Top of Input for this task

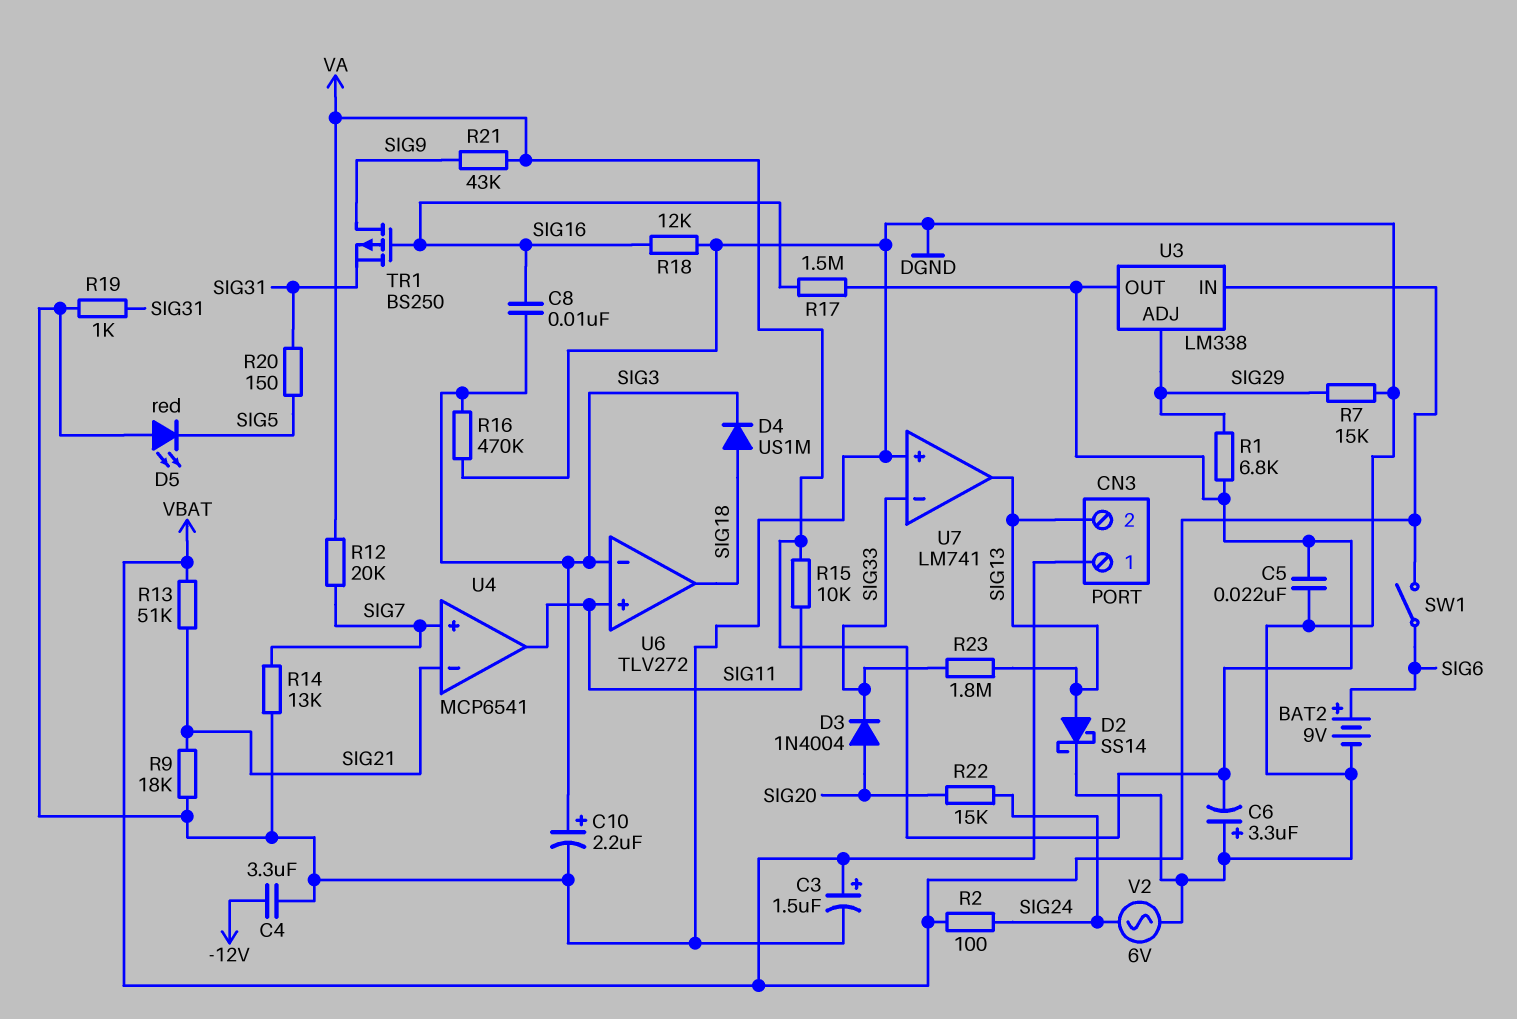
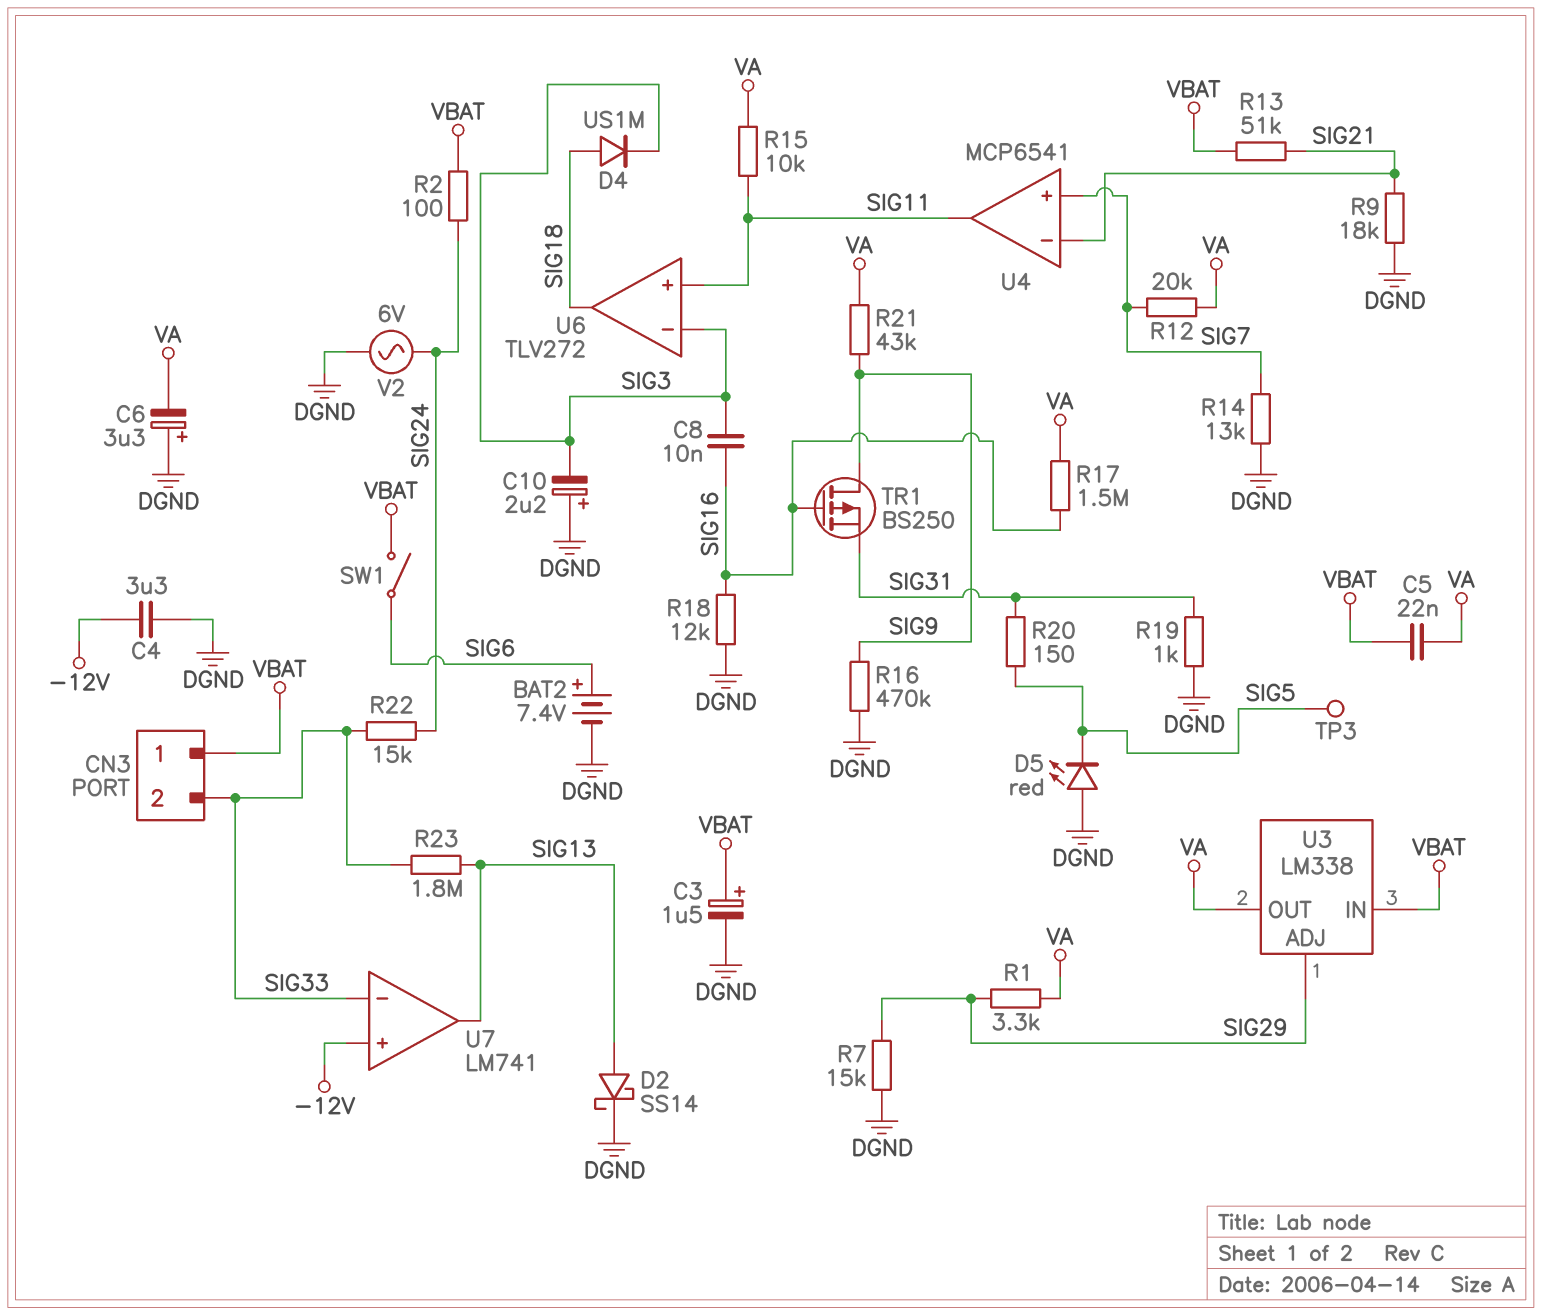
BAT2: 9V (plus SIG6, minus DGND) -> 7.4V (plus SIG6, minus DGND)
C5: 22nF (DGND, VA) -> 22nF (VA, VBAT)
C10: 2.2uF (plus SIG3, minus DGND) -> 2.2uF (plus DGND, minus SIG3)
CN3 pin 2: SIG13 -> SIG33
D3: diode 1N4004 (A SIG20, K SIG33) -> none
R1: 6.8k (SIG29, VA) -> 3.3k (SIG29, VA)
R16: 470k (DGND, SIG3) -> 470k (DGND, SIG9)
R22: 15k (SIG20, SIG24) -> 15k (SIG24, SIG33)
TP3: none -> test point (SIG5)
U7 pin in+: DGND -> -12V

Bottom of Input for this task

▶ **Task item**:
Omit the pictures and set down the records exactly.

▶ **Answer area**:
BAT2: 9V (plus SIG6, minus DGND) -> 7.4V (plus SIG6, minus DGND)
C5: 22nF (DGND, VA) -> 22nF (VA, VBAT)
C10: 2.2uF (plus SIG3, minus DGND) -> 2.2uF (plus DGND, minus SIG3)
CN3 pin 2: SIG13 -> SIG33
D3: diode 1N4004 (A SIG20, K SIG33) -> none
R1: 6.8k (SIG29, VA) -> 3.3k (SIG29, VA)
R16: 470k (DGND, SIG3) -> 470k (DGND, SIG9)
R22: 15k (SIG20, SIG24) -> 15k (SIG24, SIG33)
TP3: none -> test point (SIG5)
U7 pin in+: DGND -> -12V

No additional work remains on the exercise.